GOAL OF THE EXERCISE
The line containing "U212 pin out: W39 -> W5" marks the start; return it and every line after it in the listing below, exactly, through the last.
# # # # # # #
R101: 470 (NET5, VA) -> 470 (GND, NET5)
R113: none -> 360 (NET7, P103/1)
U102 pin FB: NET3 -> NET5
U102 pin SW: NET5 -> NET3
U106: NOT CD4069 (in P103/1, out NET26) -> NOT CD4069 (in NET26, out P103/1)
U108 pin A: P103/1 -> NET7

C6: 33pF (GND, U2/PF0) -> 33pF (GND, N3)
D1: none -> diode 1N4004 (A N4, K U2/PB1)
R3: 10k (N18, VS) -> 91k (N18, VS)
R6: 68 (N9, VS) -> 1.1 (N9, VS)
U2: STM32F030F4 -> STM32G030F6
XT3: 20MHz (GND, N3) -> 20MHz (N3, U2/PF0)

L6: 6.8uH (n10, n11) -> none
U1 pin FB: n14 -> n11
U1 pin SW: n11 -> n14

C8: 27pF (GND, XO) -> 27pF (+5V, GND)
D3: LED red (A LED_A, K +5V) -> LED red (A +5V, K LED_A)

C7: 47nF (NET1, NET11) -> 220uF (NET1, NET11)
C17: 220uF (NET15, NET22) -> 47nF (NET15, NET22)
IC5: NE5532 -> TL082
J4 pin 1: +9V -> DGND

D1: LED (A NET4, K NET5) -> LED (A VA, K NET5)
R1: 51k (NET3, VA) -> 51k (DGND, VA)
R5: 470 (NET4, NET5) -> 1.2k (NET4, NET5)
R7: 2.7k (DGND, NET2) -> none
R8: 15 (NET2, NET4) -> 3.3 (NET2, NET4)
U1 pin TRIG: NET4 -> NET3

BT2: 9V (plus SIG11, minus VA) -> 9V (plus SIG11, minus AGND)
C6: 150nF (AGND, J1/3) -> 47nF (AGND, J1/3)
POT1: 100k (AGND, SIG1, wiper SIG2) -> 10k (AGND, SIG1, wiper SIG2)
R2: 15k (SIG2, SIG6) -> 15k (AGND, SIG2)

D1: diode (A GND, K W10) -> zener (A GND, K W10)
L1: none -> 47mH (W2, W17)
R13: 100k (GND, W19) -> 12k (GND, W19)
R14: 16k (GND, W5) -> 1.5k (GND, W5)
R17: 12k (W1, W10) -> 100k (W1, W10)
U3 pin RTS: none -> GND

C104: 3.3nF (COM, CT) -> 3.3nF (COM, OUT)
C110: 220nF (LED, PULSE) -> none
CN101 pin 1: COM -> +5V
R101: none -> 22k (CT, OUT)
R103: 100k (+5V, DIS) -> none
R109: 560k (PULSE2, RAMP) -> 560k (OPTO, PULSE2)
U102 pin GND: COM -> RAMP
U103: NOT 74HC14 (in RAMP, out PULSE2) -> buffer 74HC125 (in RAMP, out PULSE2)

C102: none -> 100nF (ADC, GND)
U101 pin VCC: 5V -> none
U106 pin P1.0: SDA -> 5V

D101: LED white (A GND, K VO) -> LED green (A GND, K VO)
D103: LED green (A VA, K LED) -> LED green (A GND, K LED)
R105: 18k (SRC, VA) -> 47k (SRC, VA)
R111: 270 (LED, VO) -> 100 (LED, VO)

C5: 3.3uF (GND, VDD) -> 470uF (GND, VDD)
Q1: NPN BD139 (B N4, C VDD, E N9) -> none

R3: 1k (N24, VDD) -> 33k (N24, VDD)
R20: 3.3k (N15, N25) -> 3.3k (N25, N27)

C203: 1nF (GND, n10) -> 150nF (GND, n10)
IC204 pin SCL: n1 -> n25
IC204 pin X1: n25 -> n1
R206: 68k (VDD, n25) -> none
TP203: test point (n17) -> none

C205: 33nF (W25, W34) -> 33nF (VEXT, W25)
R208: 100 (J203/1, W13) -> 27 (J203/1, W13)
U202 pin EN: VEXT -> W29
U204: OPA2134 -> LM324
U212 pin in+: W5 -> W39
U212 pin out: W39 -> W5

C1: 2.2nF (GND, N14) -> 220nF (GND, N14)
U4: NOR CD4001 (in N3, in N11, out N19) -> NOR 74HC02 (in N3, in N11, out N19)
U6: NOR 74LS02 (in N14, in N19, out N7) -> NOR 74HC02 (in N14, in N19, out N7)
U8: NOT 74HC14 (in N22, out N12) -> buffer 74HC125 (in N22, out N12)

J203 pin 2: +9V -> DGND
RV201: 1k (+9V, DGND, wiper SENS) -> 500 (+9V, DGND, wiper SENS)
# # # # # # #
SOLUTION BELOW
U212 pin out: W39 -> W5

C1: 2.2nF (GND, N14) -> 220nF (GND, N14)
U4: NOR CD4001 (in N3, in N11, out N19) -> NOR 74HC02 (in N3, in N11, out N19)
U6: NOR 74LS02 (in N14, in N19, out N7) -> NOR 74HC02 (in N14, in N19, out N7)
U8: NOT 74HC14 (in N22, out N12) -> buffer 74HC125 (in N22, out N12)

J203 pin 2: +9V -> DGND
RV201: 1k (+9V, DGND, wiper SENS) -> 500 (+9V, DGND, wiper SENS)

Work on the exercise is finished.